====== GIVEN RECORDS
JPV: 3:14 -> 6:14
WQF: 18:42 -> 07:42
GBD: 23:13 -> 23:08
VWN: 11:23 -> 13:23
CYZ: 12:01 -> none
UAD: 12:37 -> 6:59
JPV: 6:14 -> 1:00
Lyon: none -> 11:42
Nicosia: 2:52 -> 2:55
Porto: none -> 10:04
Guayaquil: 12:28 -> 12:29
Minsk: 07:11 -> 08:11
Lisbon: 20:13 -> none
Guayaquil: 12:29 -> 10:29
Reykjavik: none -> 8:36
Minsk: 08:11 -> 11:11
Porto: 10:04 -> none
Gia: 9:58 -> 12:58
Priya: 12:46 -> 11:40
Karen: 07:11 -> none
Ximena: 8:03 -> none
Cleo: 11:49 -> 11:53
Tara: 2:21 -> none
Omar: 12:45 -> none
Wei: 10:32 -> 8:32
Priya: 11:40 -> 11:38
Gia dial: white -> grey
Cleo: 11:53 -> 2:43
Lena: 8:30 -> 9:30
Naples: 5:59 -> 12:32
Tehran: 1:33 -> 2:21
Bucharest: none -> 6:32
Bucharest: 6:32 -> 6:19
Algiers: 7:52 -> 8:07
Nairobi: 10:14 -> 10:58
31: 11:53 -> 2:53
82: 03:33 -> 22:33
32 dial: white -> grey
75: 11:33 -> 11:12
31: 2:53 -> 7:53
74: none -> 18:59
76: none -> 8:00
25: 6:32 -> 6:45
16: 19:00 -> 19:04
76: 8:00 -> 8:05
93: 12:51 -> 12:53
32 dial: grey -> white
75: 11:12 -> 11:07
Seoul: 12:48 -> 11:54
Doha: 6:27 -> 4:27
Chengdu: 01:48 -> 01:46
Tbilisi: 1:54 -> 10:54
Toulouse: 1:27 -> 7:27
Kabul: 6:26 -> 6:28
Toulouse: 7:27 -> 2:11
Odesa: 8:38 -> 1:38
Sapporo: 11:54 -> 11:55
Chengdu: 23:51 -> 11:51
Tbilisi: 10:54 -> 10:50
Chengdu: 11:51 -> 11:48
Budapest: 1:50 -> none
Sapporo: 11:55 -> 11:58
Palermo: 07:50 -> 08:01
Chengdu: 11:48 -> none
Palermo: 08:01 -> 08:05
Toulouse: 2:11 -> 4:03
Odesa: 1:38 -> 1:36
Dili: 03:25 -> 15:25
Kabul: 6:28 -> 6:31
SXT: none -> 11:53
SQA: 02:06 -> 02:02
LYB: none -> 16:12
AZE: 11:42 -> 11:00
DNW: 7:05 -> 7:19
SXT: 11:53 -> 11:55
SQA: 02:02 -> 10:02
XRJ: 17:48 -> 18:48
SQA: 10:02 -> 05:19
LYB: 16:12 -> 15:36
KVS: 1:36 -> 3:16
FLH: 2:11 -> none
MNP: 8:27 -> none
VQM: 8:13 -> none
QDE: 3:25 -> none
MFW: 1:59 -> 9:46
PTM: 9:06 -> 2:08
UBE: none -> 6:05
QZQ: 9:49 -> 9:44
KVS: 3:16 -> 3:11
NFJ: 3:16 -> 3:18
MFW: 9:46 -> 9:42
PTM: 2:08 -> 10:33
============
* _EXERCISE PROMPT_
Write out all of the records above word for word, with nothing changed.

* _WORKED SOLUTION_
JPV: 3:14 -> 6:14
WQF: 18:42 -> 07:42
GBD: 23:13 -> 23:08
VWN: 11:23 -> 13:23
CYZ: 12:01 -> none
UAD: 12:37 -> 6:59
JPV: 6:14 -> 1:00
Lyon: none -> 11:42
Nicosia: 2:52 -> 2:55
Porto: none -> 10:04
Guayaquil: 12:28 -> 12:29
Minsk: 07:11 -> 08:11
Lisbon: 20:13 -> none
Guayaquil: 12:29 -> 10:29
Reykjavik: none -> 8:36
Minsk: 08:11 -> 11:11
Porto: 10:04 -> none
Gia: 9:58 -> 12:58
Priya: 12:46 -> 11:40
Karen: 07:11 -> none
Ximena: 8:03 -> none
Cleo: 11:49 -> 11:53
Tara: 2:21 -> none
Omar: 12:45 -> none
Wei: 10:32 -> 8:32
Priya: 11:40 -> 11:38
Gia dial: white -> grey
Cleo: 11:53 -> 2:43
Lena: 8:30 -> 9:30
Naples: 5:59 -> 12:32
Tehran: 1:33 -> 2:21
Bucharest: none -> 6:32
Bucharest: 6:32 -> 6:19
Algiers: 7:52 -> 8:07
Nairobi: 10:14 -> 10:58
31: 11:53 -> 2:53
82: 03:33 -> 22:33
32 dial: white -> grey
75: 11:33 -> 11:12
31: 2:53 -> 7:53
74: none -> 18:59
76: none -> 8:00
25: 6:32 -> 6:45
16: 19:00 -> 19:04
76: 8:00 -> 8:05
93: 12:51 -> 12:53
32 dial: grey -> white
75: 11:12 -> 11:07
Seoul: 12:48 -> 11:54
Doha: 6:27 -> 4:27
Chengdu: 01:48 -> 01:46
Tbilisi: 1:54 -> 10:54
Toulouse: 1:27 -> 7:27
Kabul: 6:26 -> 6:28
Toulouse: 7:27 -> 2:11
Odesa: 8:38 -> 1:38
Sapporo: 11:54 -> 11:55
Chengdu: 23:51 -> 11:51
Tbilisi: 10:54 -> 10:50
Chengdu: 11:51 -> 11:48
Budapest: 1:50 -> none
Sapporo: 11:55 -> 11:58
Palermo: 07:50 -> 08:01
Chengdu: 11:48 -> none
Palermo: 08:01 -> 08:05
Toulouse: 2:11 -> 4:03
Odesa: 1:38 -> 1:36
Dili: 03:25 -> 15:25
Kabul: 6:28 -> 6:31
SXT: none -> 11:53
SQA: 02:06 -> 02:02
LYB: none -> 16:12
AZE: 11:42 -> 11:00
DNW: 7:05 -> 7:19
SXT: 11:53 -> 11:55
SQA: 02:02 -> 10:02
XRJ: 17:48 -> 18:48
SQA: 10:02 -> 05:19
LYB: 16:12 -> 15:36
KVS: 1:36 -> 3:16
FLH: 2:11 -> none
MNP: 8:27 -> none
VQM: 8:13 -> none
QDE: 3:25 -> none
MFW: 1:59 -> 9:46
PTM: 9:06 -> 2:08
UBE: none -> 6:05
QZQ: 9:49 -> 9:44
KVS: 3:16 -> 3:11
NFJ: 3:16 -> 3:18
MFW: 9:46 -> 9:42
PTM: 2:08 -> 10:33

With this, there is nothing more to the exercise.